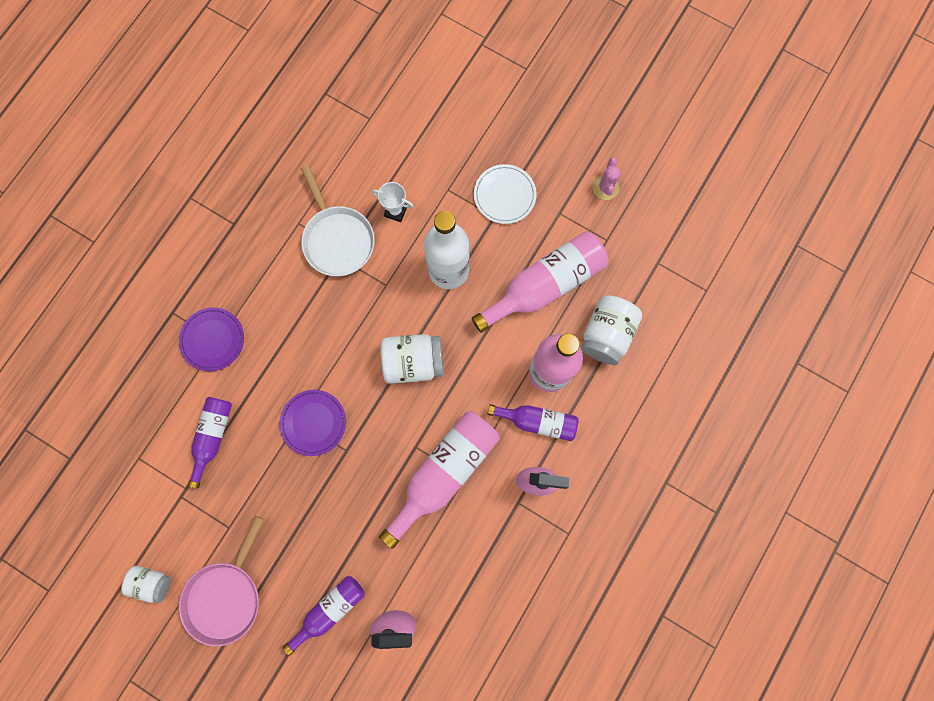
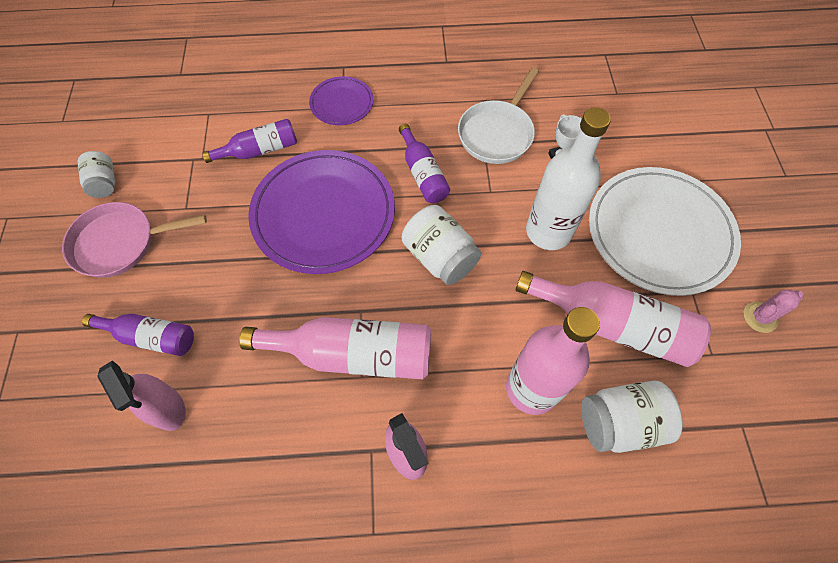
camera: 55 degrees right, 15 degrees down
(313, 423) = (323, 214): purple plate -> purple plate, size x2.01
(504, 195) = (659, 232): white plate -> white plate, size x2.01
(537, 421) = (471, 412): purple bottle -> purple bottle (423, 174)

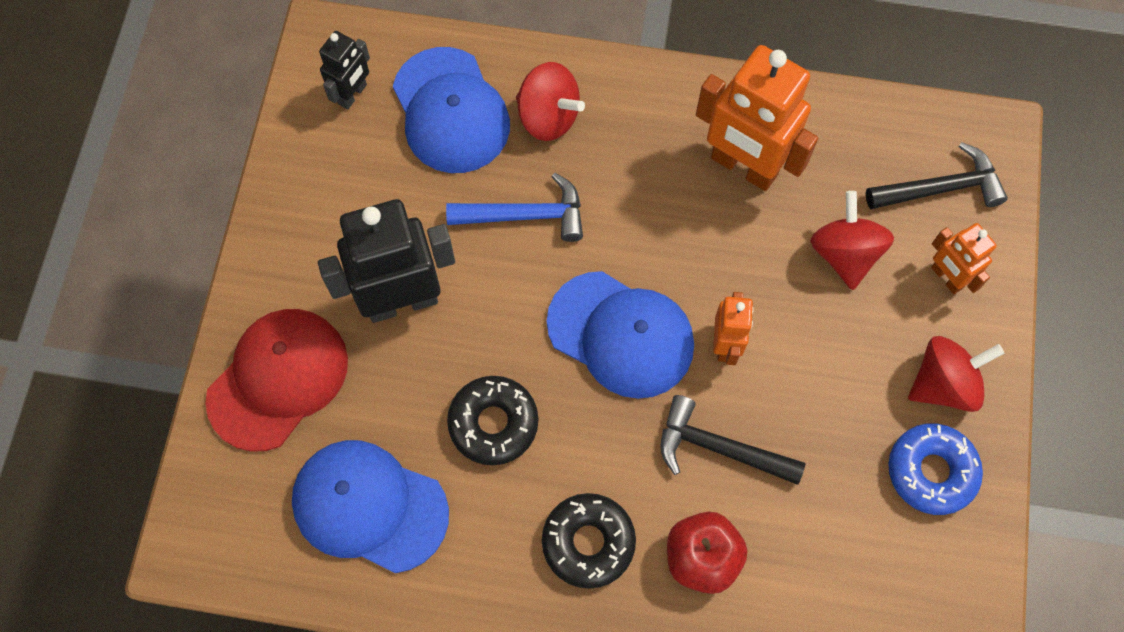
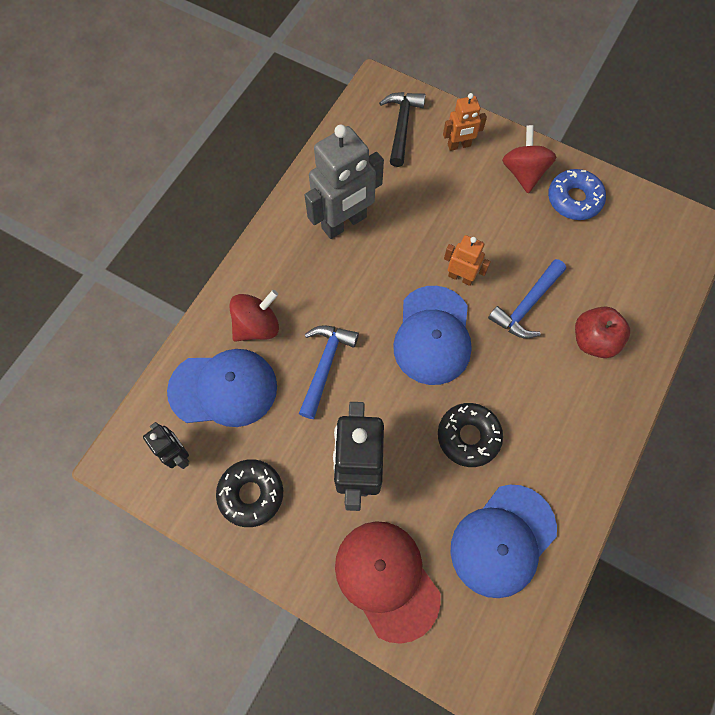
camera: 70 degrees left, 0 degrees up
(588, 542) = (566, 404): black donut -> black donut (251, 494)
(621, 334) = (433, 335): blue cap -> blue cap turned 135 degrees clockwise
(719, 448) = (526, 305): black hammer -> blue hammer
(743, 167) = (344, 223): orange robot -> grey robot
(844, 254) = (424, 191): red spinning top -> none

=-=-=

Exercise details: Where the material above includes pictures, omit them and retype everything else exactly.

Task result:
camera: 55 degrees right, 15 degrees down
(313, 423) = (323, 214): purple plate -> purple plate, size x2.01
(504, 195) = (659, 232): white plate -> white plate, size x2.01
(537, 421) = (471, 412): purple bottle -> purple bottle (423, 174)

camera: 70 degrees left, 0 degrees up
(588, 542) = (566, 404): black donut -> black donut (251, 494)
(621, 334) = (433, 335): blue cap -> blue cap turned 135 degrees clockwise
(719, 448) = (526, 305): black hammer -> blue hammer
(743, 167) = (344, 223): orange robot -> grey robot
(844, 254) = (424, 191): red spinning top -> none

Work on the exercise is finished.